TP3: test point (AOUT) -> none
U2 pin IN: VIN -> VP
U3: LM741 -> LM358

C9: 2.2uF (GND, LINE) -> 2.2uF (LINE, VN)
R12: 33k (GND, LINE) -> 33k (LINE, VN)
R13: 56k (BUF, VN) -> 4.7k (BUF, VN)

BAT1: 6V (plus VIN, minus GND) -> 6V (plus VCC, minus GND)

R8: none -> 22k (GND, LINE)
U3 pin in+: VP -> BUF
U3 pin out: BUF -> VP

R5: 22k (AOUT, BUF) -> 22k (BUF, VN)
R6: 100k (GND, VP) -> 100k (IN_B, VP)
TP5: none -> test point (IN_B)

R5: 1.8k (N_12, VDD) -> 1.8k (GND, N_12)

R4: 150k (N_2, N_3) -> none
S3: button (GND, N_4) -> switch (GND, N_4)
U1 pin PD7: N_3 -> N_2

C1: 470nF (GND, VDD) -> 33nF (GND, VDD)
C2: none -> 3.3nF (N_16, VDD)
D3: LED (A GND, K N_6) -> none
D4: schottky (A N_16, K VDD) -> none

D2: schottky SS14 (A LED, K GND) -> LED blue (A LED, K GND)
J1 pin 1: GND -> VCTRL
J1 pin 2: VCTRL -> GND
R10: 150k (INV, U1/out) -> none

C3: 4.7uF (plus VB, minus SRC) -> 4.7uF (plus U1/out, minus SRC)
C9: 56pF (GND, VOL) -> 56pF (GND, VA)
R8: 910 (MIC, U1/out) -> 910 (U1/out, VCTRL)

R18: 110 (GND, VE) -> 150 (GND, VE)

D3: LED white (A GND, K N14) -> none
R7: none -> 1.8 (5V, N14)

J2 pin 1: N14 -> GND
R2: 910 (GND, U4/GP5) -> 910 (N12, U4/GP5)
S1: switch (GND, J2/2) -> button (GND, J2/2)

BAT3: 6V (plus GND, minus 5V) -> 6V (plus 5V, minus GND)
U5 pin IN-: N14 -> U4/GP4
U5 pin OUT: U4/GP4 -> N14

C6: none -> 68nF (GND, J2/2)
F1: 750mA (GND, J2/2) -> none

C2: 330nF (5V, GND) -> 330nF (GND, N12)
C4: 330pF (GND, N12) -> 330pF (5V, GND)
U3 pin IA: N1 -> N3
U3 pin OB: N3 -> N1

» Exercise details: The required answer is the run of lines above, starting at the line with "D3: LED (A GND, K N_6) -> none" and ending at the line with "R10: 150k (INV, U1/out) -> none", reproduced exactly with both ends.

» Output of the task:
D3: LED (A GND, K N_6) -> none
D4: schottky (A N_16, K VDD) -> none

D2: schottky SS14 (A LED, K GND) -> LED blue (A LED, K GND)
J1 pin 1: GND -> VCTRL
J1 pin 2: VCTRL -> GND
R10: 150k (INV, U1/out) -> none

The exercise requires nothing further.